(Source data)
========================================================================

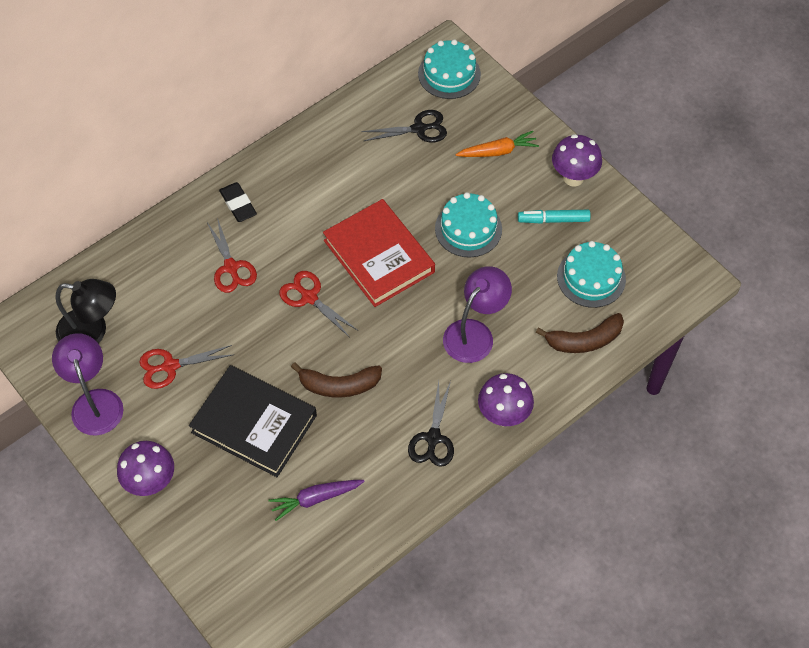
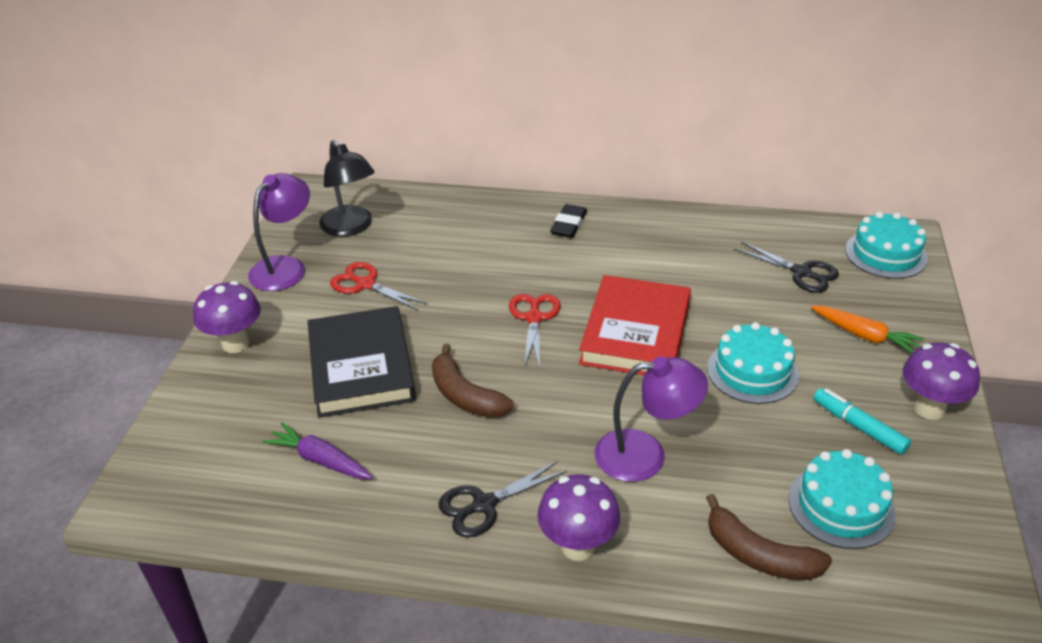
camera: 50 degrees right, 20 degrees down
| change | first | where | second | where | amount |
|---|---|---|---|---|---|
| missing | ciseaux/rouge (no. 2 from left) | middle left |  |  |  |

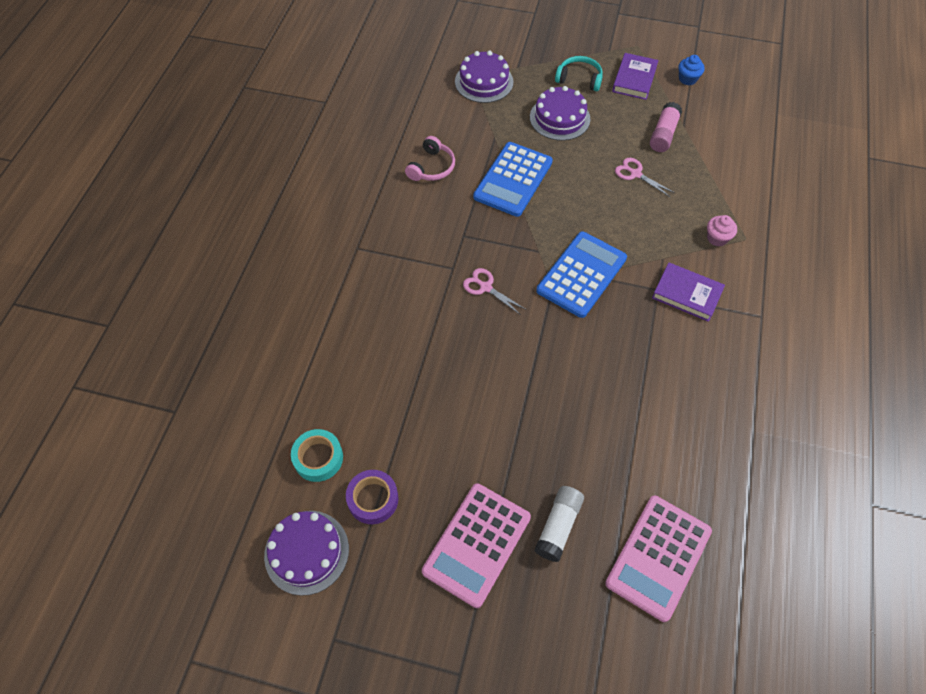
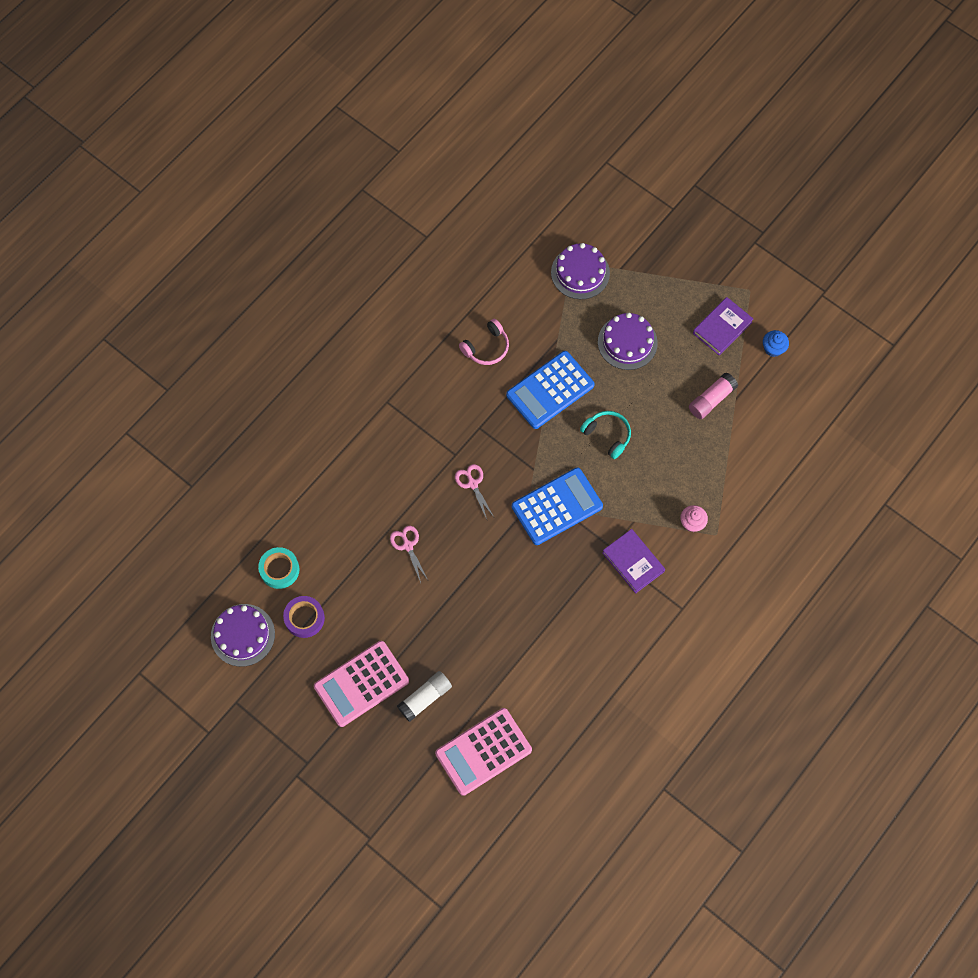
camera: 25 degrees right, 10 degrees up
| change | first | where | second | where | amount |
|---|---|---|---|---|---|
| relocated | casque audio/turquoise | top centre |  | centre |  |
| relocated | ciseaux/rose (no. 2 from left in the first image) | top right | ciseaux/rose (no. 1 from left) | centre |  |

========================================================================

» What is required: Output all the records above exactly, but without their images.

» Answer box:
camera: 50 degrees right, 20 degrees down
| change | first | where | second | where | amount |
|---|---|---|---|---|---|
| missing | ciseaux/rouge (no. 2 from left) | middle left |  |  |  |

camera: 25 degrees right, 10 degrees up
| change | first | where | second | where | amount |
|---|---|---|---|---|---|
| relocated | casque audio/turquoise | top centre |  | centre |  |
| relocated | ciseaux/rose (no. 2 from left in the first image) | top right | ciseaux/rose (no. 1 from left) | centre |  |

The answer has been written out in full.